● **WHAT YOU WILL DO**: Only the lines from the one containing "tan brick K2:K3" through the end of the entries are to be copied, exactly and without pictures, please.
☆ ☆ ☆ ☆
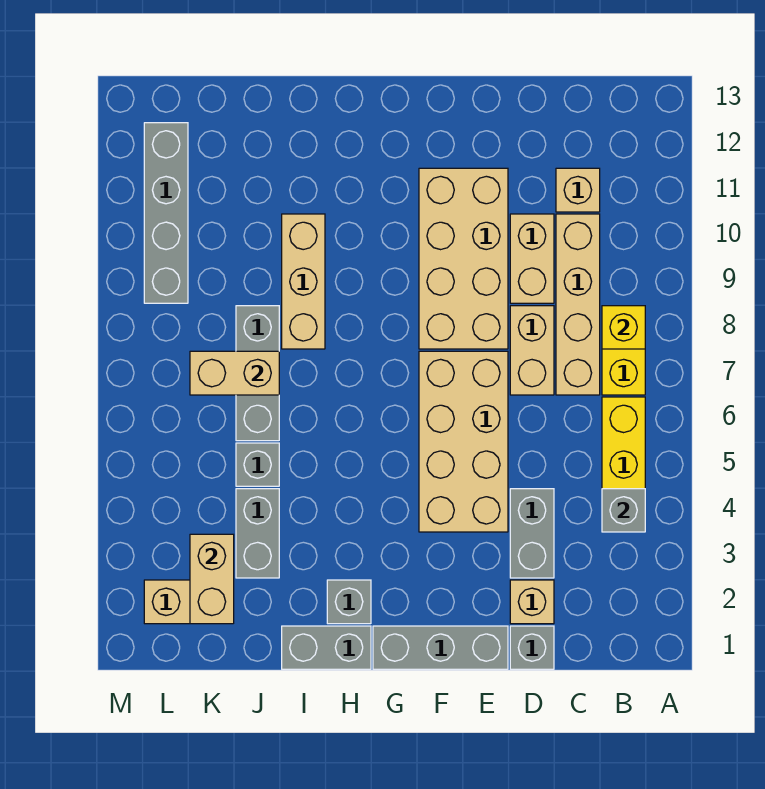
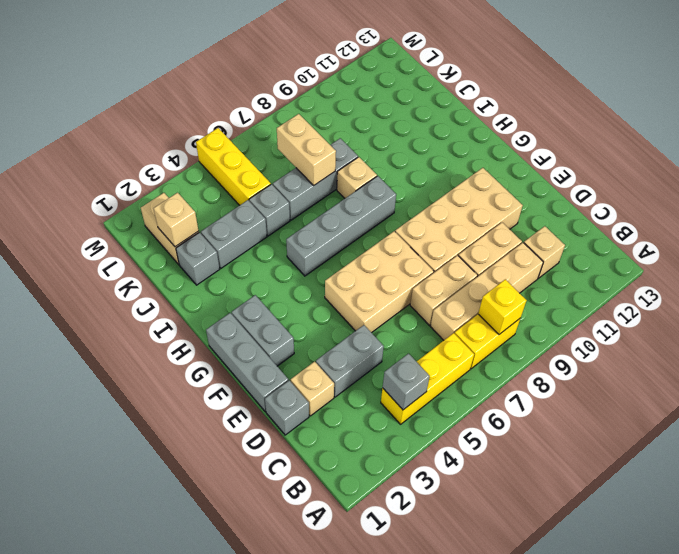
tan brick E4:F7 level 1 -> tan brick E5:F7 level 1
grey brick H1:I1 level 1 -> grey brick F2:G2 level 1
grey brick H2 level 1 -> grey brick J2 level 1
tan brick I8:I10 level 1 -> tan brick I8 level 1
tan brick K2:K3 level 2 -> tan brick K2 level 2
none -> yellow brick K5:M5 level 1
grey brick L9:L12 level 1 -> grey brick H5:H8 level 1

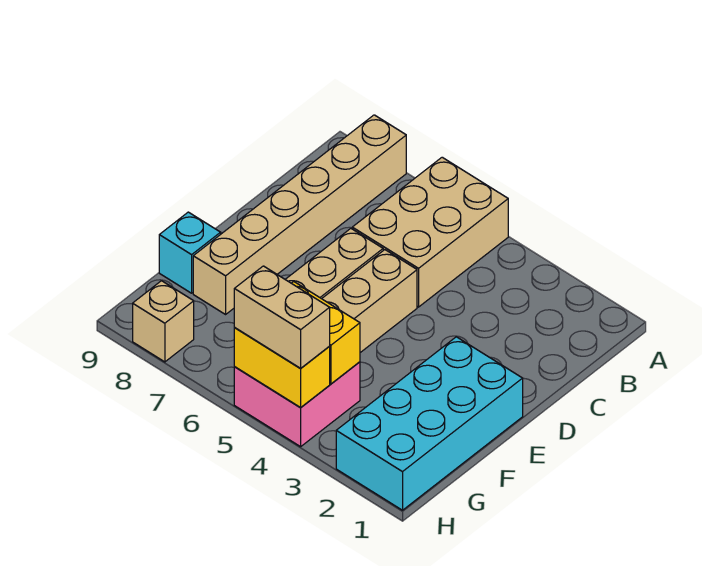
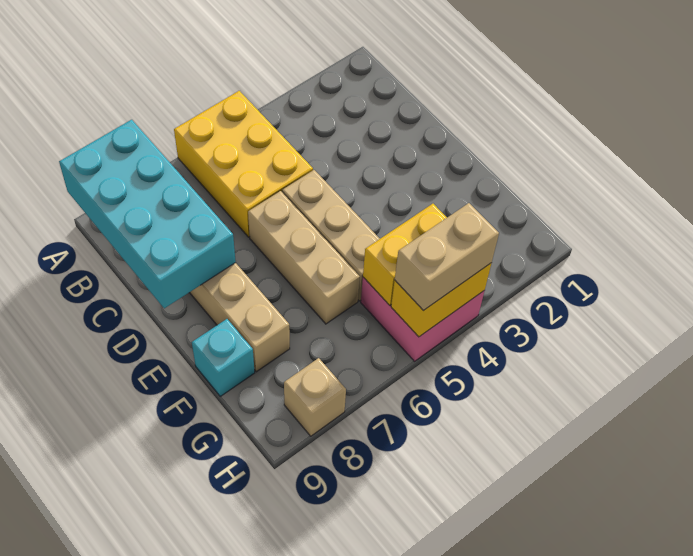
tan brick A5:C6 level 1 -> yellow brick A5:C6 level 1
cyan brick E1:H2 level 1 -> cyan brick A8:D9 level 2

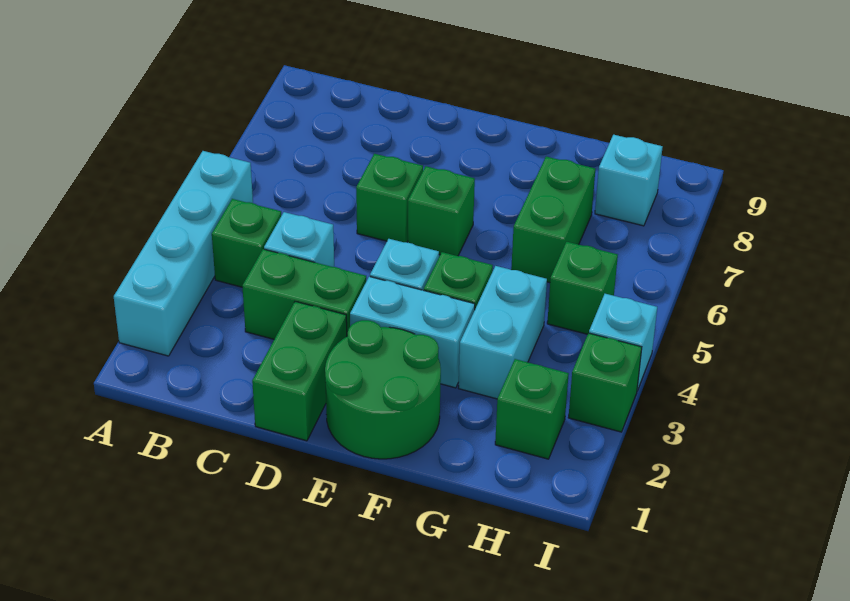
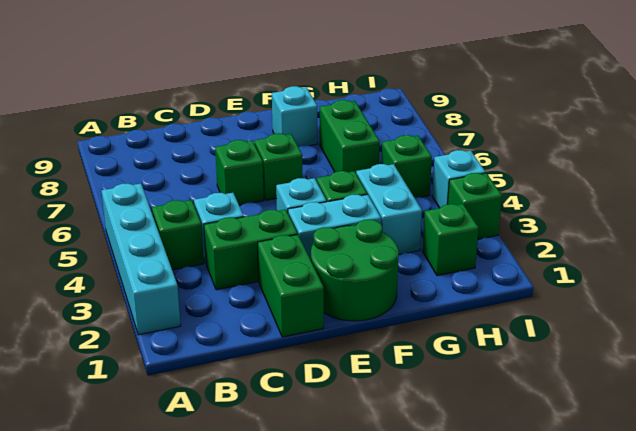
cyan brick H8 level 1 -> cyan brick F8 level 1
☆ ☆ ☆ ☆
● **WRITTEN RESPONSE**:
tan brick K2:K3 level 2 -> tan brick K2 level 2
none -> yellow brick K5:M5 level 1
grey brick L9:L12 level 1 -> grey brick H5:H8 level 1

tan brick A5:C6 level 1 -> yellow brick A5:C6 level 1
cyan brick E1:H2 level 1 -> cyan brick A8:D9 level 2

cyan brick H8 level 1 -> cyan brick F8 level 1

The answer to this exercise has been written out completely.